Data to examine START
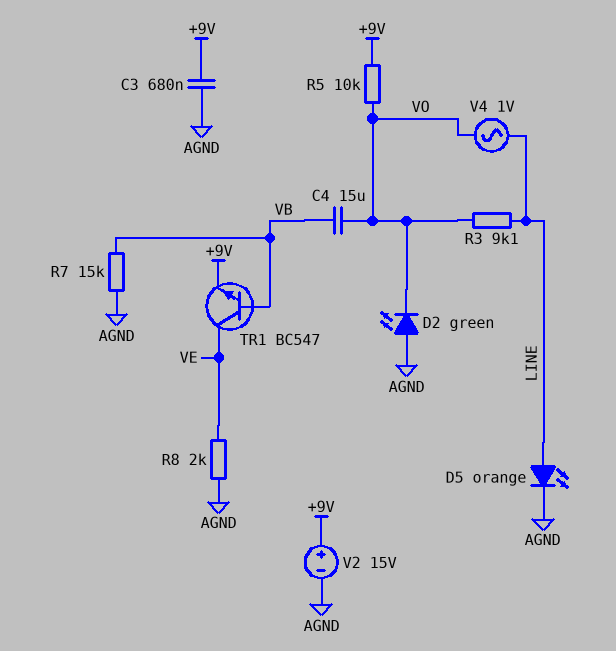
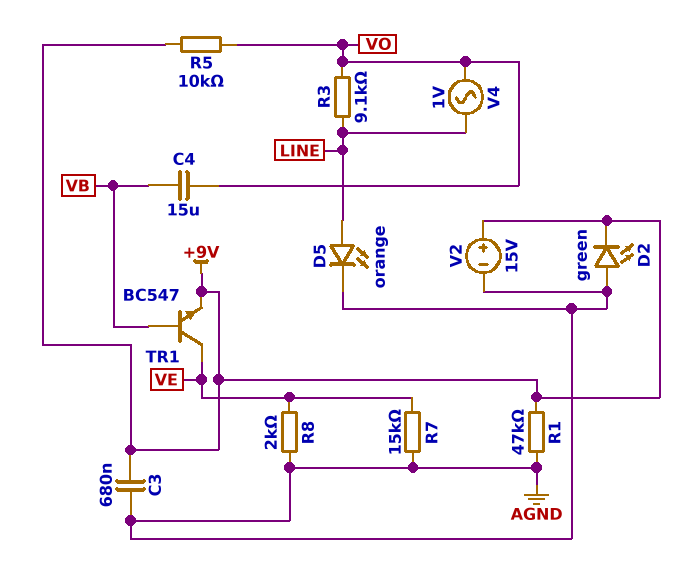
D2: LED green (A AGND, K VO) -> LED green (A AGND, K +9V)
R1: none -> 47k (+9V, AGND)
R7: 15k (AGND, VB) -> 15k (AGND, VE)

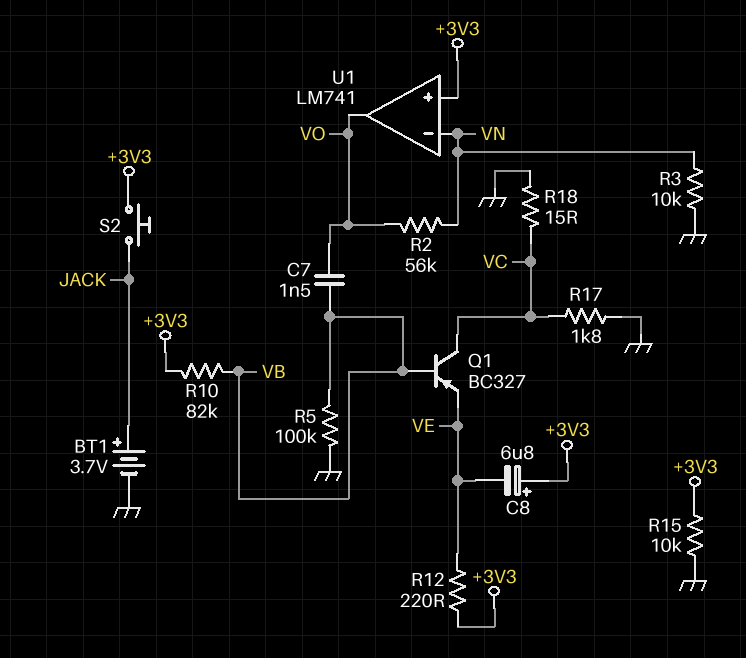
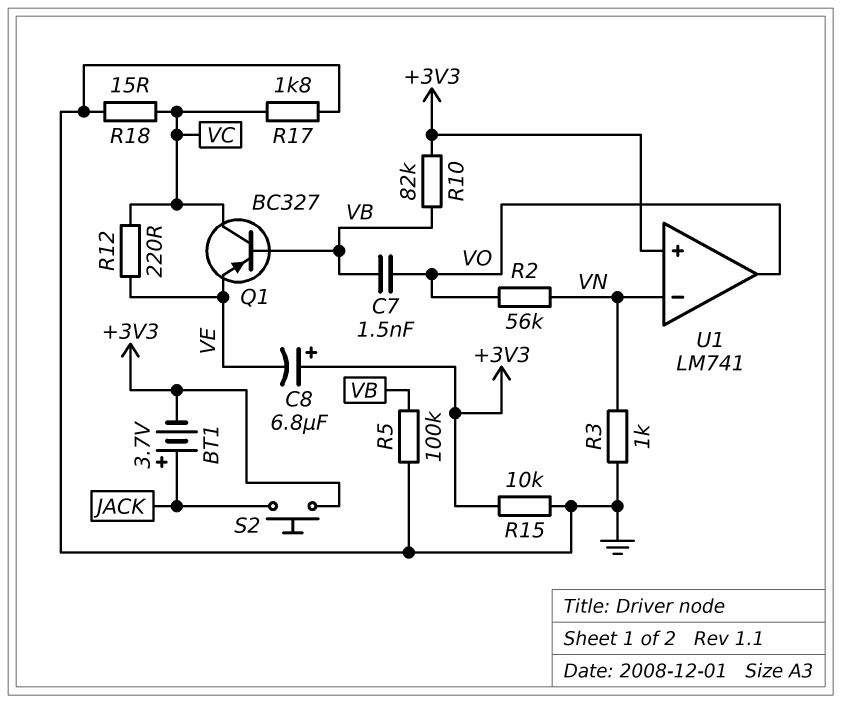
BT1: 3.7V (plus JACK, minus GND) -> 3.7V (plus JACK, minus +3V3)
R3: 10k (GND, VN) -> 1k (GND, VN)
R12: 220 (+3V3, VE) -> 220 (VC, VE)

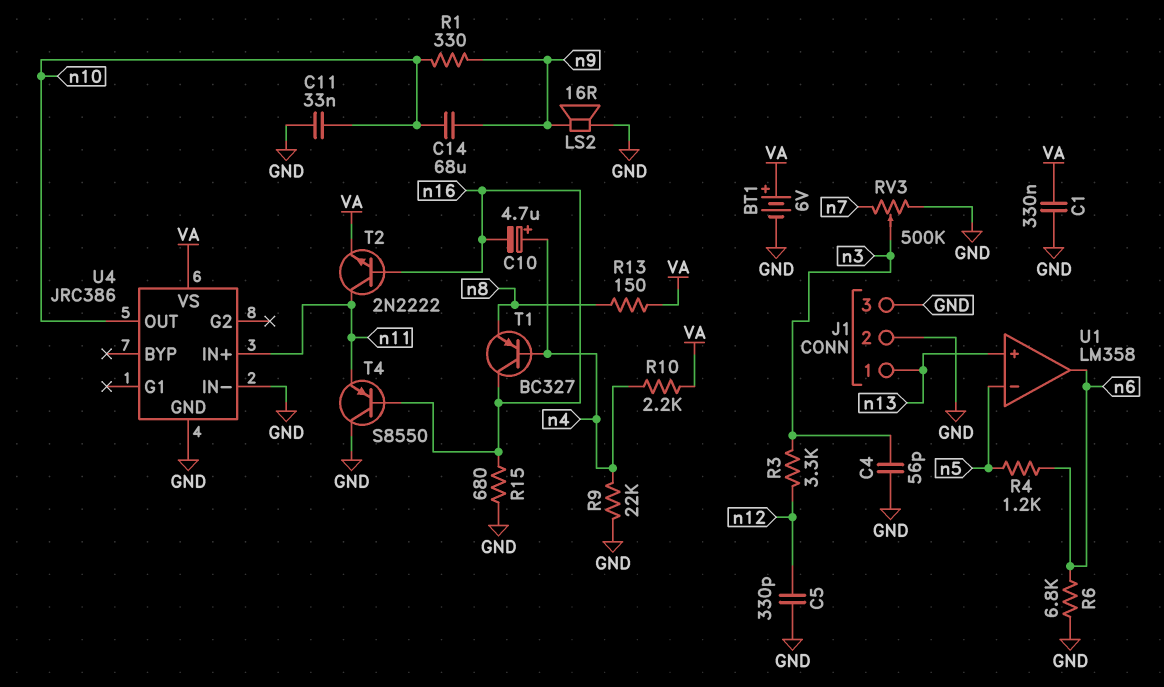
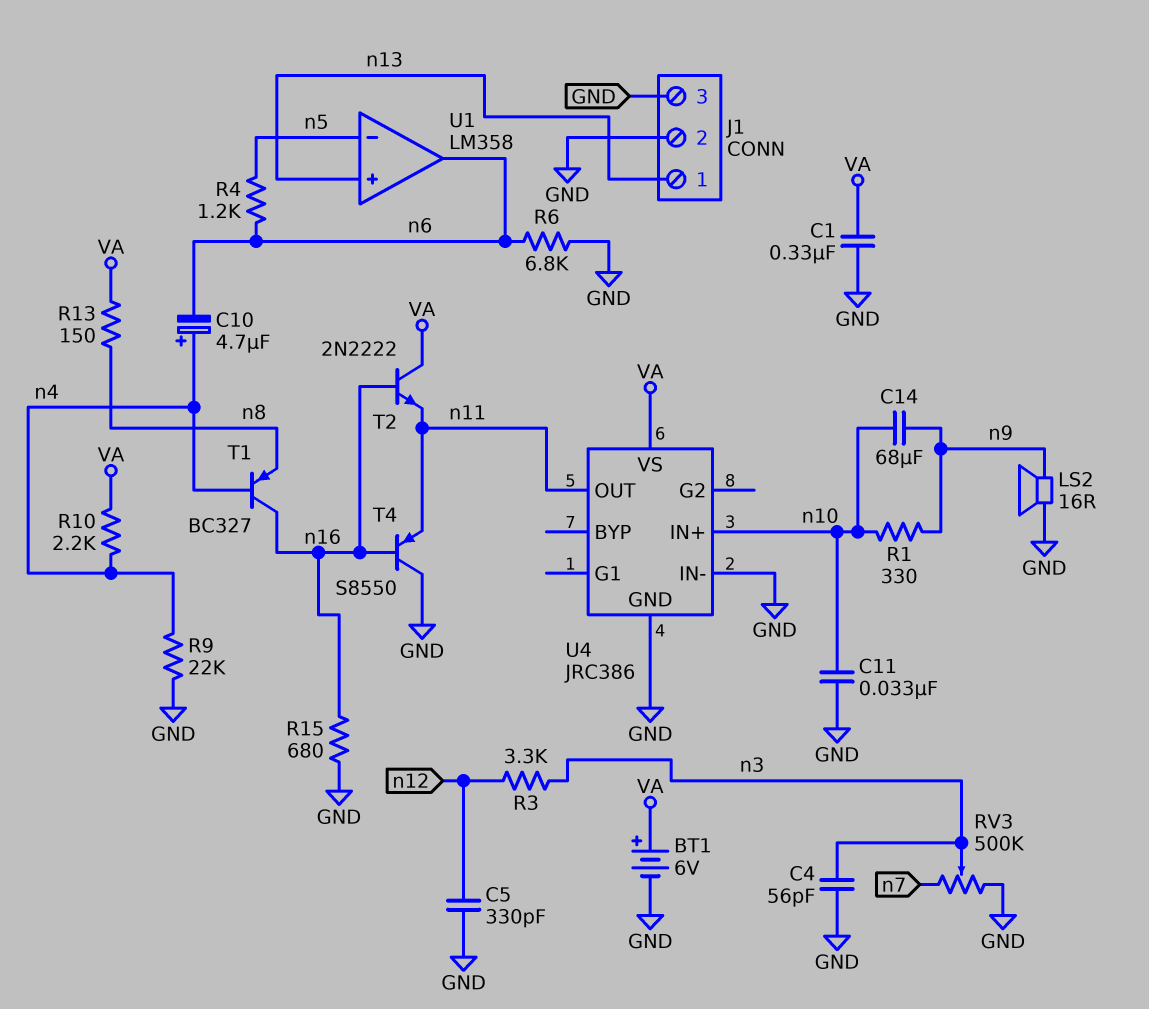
C10: 4.7uF (plus n4, minus n16) -> 4.7uF (plus n4, minus n6)
T2: NPN 2N2222 (B n16, C n11, E VA) -> NPN 2N2222 (B n16, C VA, E n11)
U4 pin IN+: n11 -> n10
U4 pin OUT: n10 -> n11

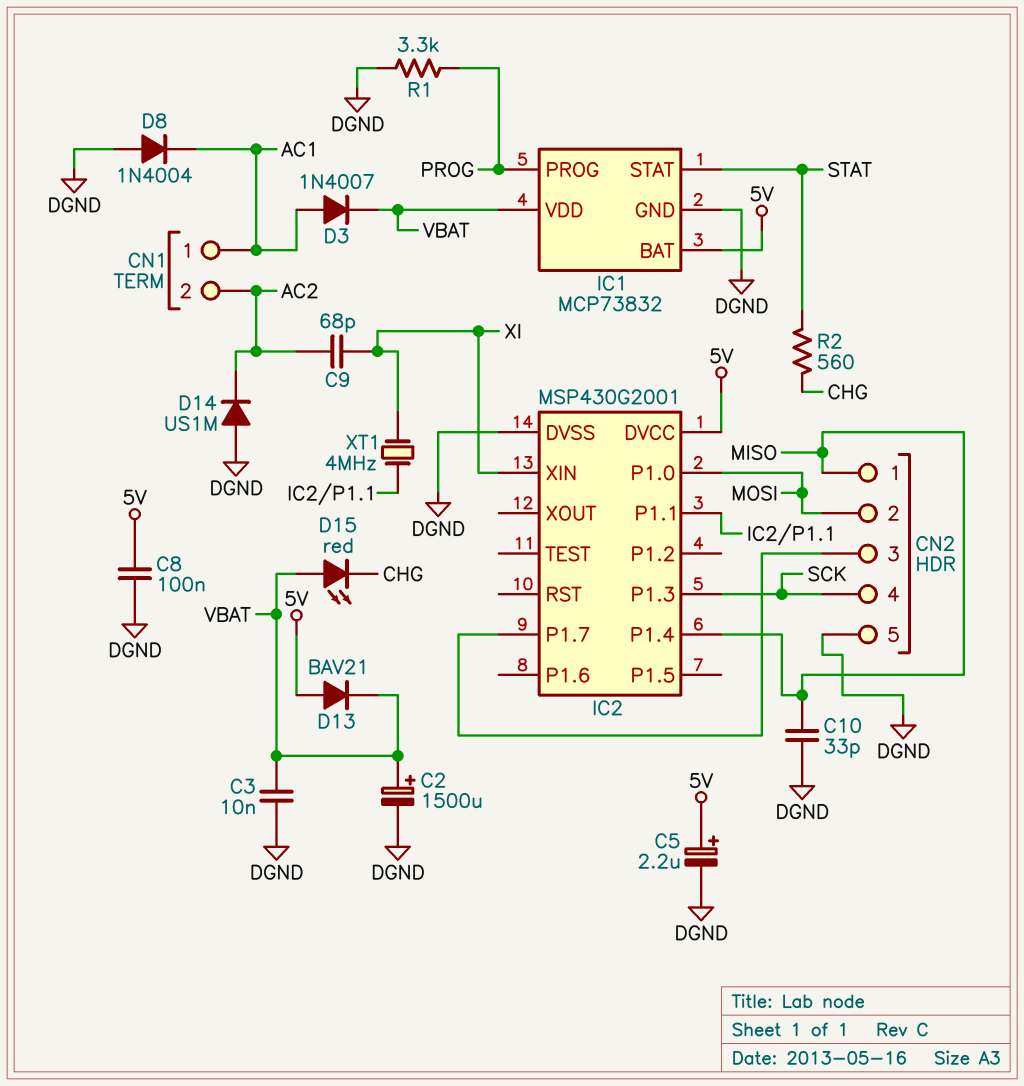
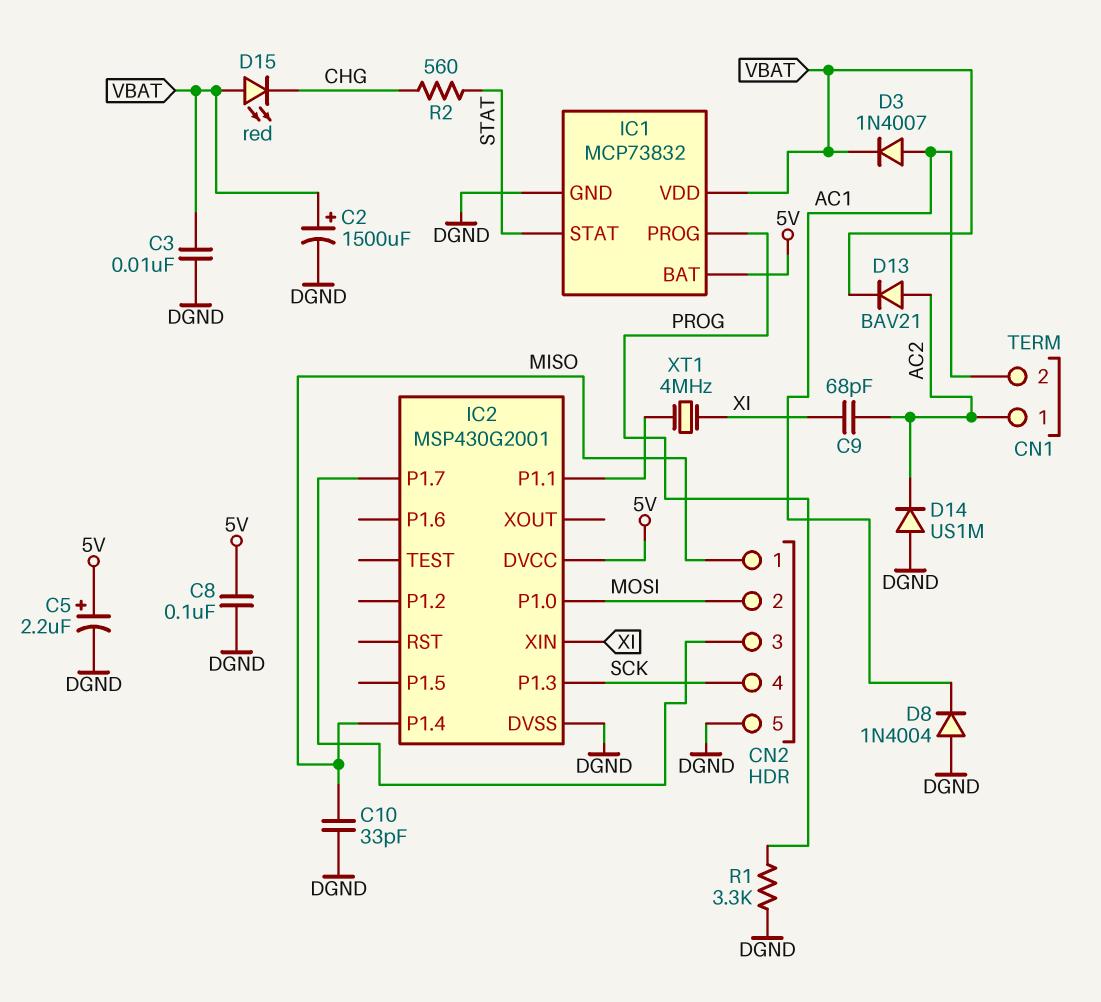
CN1 pin 1: AC1 -> AC2
CN1 pin 2: AC2 -> AC1
D13: diode BAV21 (A 5V, K VBAT) -> diode BAV21 (A AC2, K VBAT)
Data to examine END
## Work task
Would you please print out all the records above exactly, minus any pictures?

## Exercise answer
D2: LED green (A AGND, K VO) -> LED green (A AGND, K +9V)
R1: none -> 47k (+9V, AGND)
R7: 15k (AGND, VB) -> 15k (AGND, VE)

BT1: 3.7V (plus JACK, minus GND) -> 3.7V (plus JACK, minus +3V3)
R3: 10k (GND, VN) -> 1k (GND, VN)
R12: 220 (+3V3, VE) -> 220 (VC, VE)

C10: 4.7uF (plus n4, minus n16) -> 4.7uF (plus n4, minus n6)
T2: NPN 2N2222 (B n16, C n11, E VA) -> NPN 2N2222 (B n16, C VA, E n11)
U4 pin IN+: n11 -> n10
U4 pin OUT: n10 -> n11

CN1 pin 1: AC1 -> AC2
CN1 pin 2: AC2 -> AC1
D13: diode BAV21 (A 5V, K VBAT) -> diode BAV21 (A AC2, K VBAT)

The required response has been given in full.